**Problem details**
Each line starting at the one that contains "S3: switch (+9V, RESET) -> switch (+9V, AOUT)" and ending at the one that contains "U4: ZXCT1010 -> INA139" must be returned exactly, and the rest of the listing is left out.

**Data records**
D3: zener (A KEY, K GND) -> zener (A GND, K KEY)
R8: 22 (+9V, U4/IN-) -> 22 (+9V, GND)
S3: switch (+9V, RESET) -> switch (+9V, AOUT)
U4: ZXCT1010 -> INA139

---

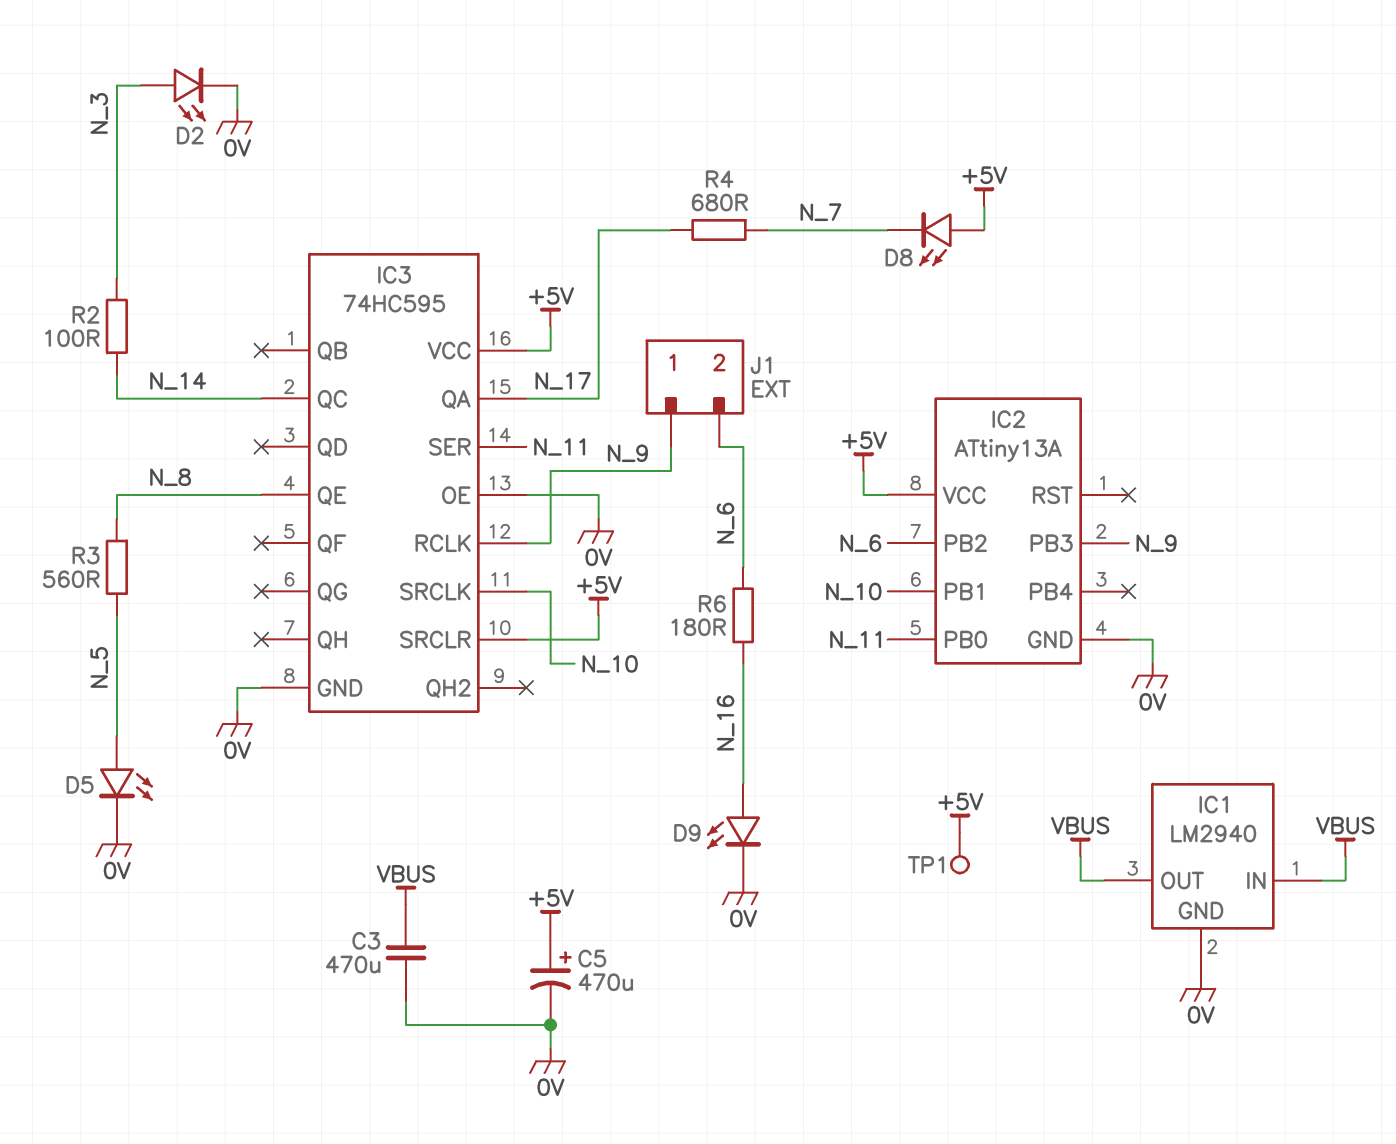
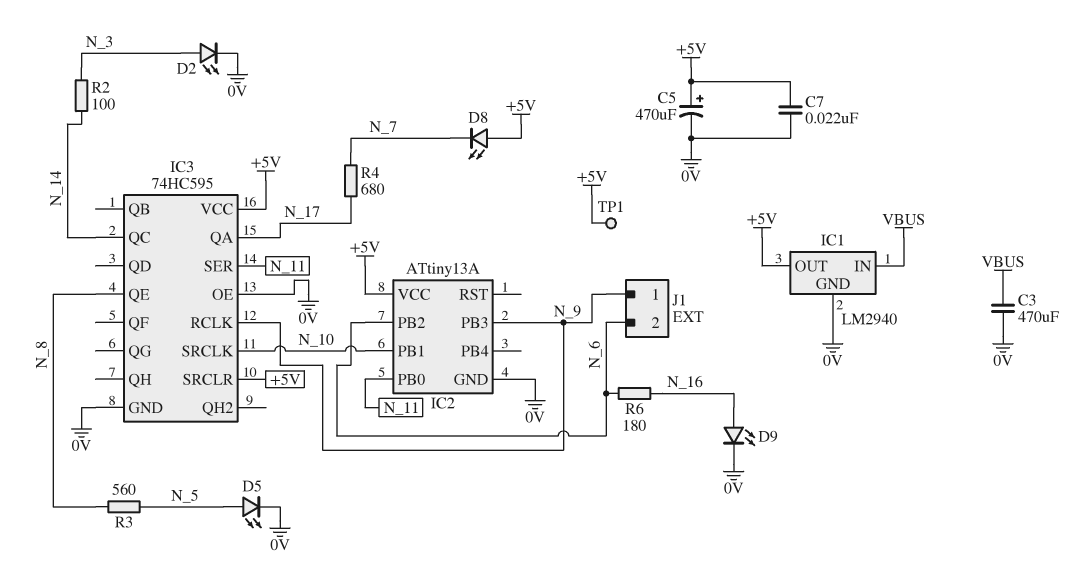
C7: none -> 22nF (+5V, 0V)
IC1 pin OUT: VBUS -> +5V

**Answer box**
S3: switch (+9V, RESET) -> switch (+9V, AOUT)
U4: ZXCT1010 -> INA139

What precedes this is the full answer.